> PROVIDED DATA
== Segment start ==

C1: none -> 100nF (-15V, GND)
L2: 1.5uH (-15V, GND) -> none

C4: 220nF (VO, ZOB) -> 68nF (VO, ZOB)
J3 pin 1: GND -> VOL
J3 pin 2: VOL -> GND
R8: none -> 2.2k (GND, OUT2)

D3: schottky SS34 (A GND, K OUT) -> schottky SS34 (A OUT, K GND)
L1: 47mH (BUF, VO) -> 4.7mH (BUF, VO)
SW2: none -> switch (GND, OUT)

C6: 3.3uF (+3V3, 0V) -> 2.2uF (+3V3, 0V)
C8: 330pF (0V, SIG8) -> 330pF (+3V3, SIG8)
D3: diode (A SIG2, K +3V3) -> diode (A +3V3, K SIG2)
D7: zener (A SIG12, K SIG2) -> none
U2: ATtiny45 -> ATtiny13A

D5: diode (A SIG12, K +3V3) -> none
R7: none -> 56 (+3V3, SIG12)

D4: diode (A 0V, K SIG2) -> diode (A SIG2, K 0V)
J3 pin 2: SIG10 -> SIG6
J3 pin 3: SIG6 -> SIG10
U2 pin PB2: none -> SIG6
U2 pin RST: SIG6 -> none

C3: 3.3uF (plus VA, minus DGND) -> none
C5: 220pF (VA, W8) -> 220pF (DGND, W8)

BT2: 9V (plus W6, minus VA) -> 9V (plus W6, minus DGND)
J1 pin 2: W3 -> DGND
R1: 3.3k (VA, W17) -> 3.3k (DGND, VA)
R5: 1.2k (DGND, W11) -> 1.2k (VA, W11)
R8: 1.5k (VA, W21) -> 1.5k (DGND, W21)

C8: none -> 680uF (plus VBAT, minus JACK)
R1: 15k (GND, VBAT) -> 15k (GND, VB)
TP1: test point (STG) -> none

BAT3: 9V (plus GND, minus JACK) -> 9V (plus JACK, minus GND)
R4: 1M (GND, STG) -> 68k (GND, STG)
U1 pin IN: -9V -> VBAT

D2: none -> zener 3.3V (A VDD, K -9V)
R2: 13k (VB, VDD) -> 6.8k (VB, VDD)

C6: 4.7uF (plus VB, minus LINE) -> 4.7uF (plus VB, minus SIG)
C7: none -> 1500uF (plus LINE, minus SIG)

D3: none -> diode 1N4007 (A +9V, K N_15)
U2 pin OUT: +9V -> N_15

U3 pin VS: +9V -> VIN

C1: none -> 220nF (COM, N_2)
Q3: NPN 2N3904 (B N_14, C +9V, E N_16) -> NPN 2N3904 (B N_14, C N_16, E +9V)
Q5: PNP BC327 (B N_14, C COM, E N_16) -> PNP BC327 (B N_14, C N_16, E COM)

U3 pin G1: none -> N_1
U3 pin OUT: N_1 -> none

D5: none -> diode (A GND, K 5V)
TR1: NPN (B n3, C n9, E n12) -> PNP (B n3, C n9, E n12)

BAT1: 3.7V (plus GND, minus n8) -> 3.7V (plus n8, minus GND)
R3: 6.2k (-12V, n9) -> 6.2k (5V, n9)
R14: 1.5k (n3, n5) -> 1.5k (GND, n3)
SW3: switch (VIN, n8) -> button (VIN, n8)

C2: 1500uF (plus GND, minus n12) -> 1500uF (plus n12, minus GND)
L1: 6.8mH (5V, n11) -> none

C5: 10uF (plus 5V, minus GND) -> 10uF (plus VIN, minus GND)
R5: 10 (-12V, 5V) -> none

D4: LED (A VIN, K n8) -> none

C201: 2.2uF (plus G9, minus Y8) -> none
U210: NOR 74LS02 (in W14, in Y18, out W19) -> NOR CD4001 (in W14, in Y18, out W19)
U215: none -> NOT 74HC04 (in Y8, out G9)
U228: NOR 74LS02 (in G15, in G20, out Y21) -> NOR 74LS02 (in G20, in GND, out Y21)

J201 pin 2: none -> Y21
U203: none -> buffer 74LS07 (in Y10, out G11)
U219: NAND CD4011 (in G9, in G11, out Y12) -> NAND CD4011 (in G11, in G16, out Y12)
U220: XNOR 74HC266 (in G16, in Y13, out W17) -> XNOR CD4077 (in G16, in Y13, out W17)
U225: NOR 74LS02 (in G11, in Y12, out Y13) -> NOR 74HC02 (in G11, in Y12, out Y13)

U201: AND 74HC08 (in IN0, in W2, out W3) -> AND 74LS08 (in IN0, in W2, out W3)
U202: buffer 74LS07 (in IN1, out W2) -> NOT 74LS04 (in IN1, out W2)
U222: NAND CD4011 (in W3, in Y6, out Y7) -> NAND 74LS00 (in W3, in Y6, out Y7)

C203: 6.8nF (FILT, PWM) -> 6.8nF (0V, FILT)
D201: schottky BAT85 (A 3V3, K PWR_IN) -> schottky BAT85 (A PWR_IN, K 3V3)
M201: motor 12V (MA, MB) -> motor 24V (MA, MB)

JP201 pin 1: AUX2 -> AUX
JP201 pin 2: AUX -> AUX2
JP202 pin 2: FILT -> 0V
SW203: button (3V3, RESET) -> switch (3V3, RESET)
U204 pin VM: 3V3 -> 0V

== Segment end ==

> EXERCISE INSTRUCTIONS
Copy all lines from the entries that contain the word "schottky".

> RESPONSE BELOW
D3: schottky SS34 (A GND, K OUT) -> schottky SS34 (A OUT, K GND)
D201: schottky BAT85 (A 3V3, K PWR_IN) -> schottky BAT85 (A PWR_IN, K 3V3)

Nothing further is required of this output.